Extracted data entries

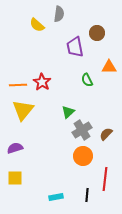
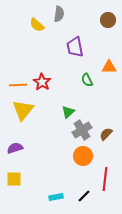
brown circle: moved 11 px right, 13 px up
yellow square: moved 1 px left, 1 px down
black line: moved 3 px left, 1 px down; rotated 40 degrees clockwise
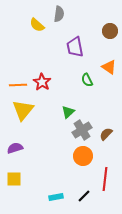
brown circle: moved 2 px right, 11 px down
orange triangle: rotated 35 degrees clockwise
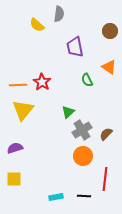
black line: rotated 48 degrees clockwise
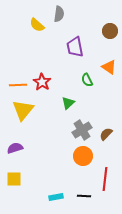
green triangle: moved 9 px up
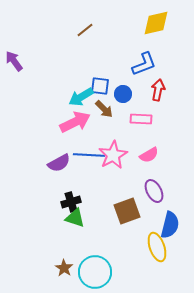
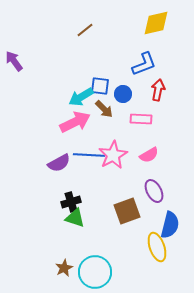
brown star: rotated 12 degrees clockwise
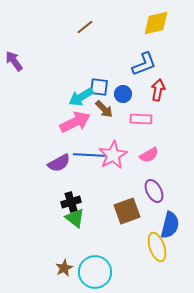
brown line: moved 3 px up
blue square: moved 1 px left, 1 px down
green triangle: rotated 20 degrees clockwise
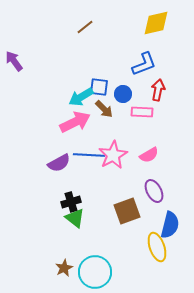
pink rectangle: moved 1 px right, 7 px up
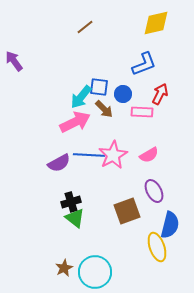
red arrow: moved 2 px right, 4 px down; rotated 15 degrees clockwise
cyan arrow: rotated 20 degrees counterclockwise
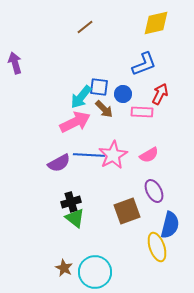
purple arrow: moved 1 px right, 2 px down; rotated 20 degrees clockwise
brown star: rotated 18 degrees counterclockwise
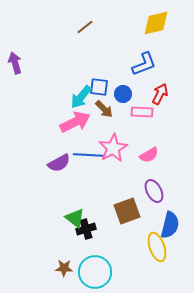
pink star: moved 7 px up
black cross: moved 15 px right, 27 px down
brown star: rotated 24 degrees counterclockwise
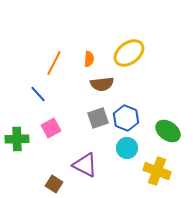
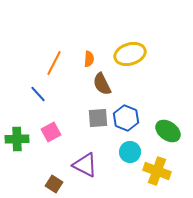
yellow ellipse: moved 1 px right, 1 px down; rotated 20 degrees clockwise
brown semicircle: rotated 70 degrees clockwise
gray square: rotated 15 degrees clockwise
pink square: moved 4 px down
cyan circle: moved 3 px right, 4 px down
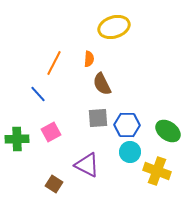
yellow ellipse: moved 16 px left, 27 px up
blue hexagon: moved 1 px right, 7 px down; rotated 20 degrees counterclockwise
purple triangle: moved 2 px right
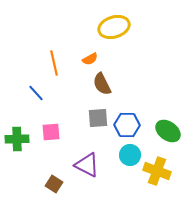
orange semicircle: moved 1 px right; rotated 56 degrees clockwise
orange line: rotated 40 degrees counterclockwise
blue line: moved 2 px left, 1 px up
pink square: rotated 24 degrees clockwise
cyan circle: moved 3 px down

§ **PROBLEM DETAILS**
Please return every line of the listing above unchanged, leaving out the pictures.

§ **RESULT**
brown circle: moved 11 px right, 13 px up
yellow square: moved 1 px left, 1 px down
black line: moved 3 px left, 1 px down; rotated 40 degrees clockwise
brown circle: moved 2 px right, 11 px down
orange triangle: rotated 35 degrees clockwise
black line: rotated 48 degrees clockwise
green triangle: moved 9 px up
brown star: rotated 12 degrees clockwise
brown line: moved 3 px up
blue square: moved 1 px left, 1 px down
green triangle: rotated 20 degrees clockwise
pink rectangle: moved 1 px right, 7 px up
red arrow: moved 2 px right, 4 px down; rotated 15 degrees clockwise
cyan arrow: rotated 20 degrees counterclockwise
purple arrow: moved 1 px right, 2 px down; rotated 20 degrees clockwise
brown star: rotated 18 degrees counterclockwise
pink star: moved 7 px up
black cross: moved 15 px right, 27 px down
brown star: rotated 24 degrees counterclockwise
yellow ellipse: moved 1 px right, 1 px down; rotated 20 degrees clockwise
brown semicircle: rotated 70 degrees clockwise
gray square: rotated 15 degrees clockwise
pink square: moved 4 px down
cyan circle: moved 3 px right, 4 px down
yellow ellipse: moved 16 px left, 27 px up
blue hexagon: moved 1 px right, 7 px down; rotated 20 degrees counterclockwise
purple triangle: moved 2 px right
orange semicircle: moved 1 px right; rotated 56 degrees clockwise
orange line: rotated 40 degrees counterclockwise
blue line: moved 2 px left, 1 px up
pink square: rotated 24 degrees clockwise
cyan circle: moved 3 px down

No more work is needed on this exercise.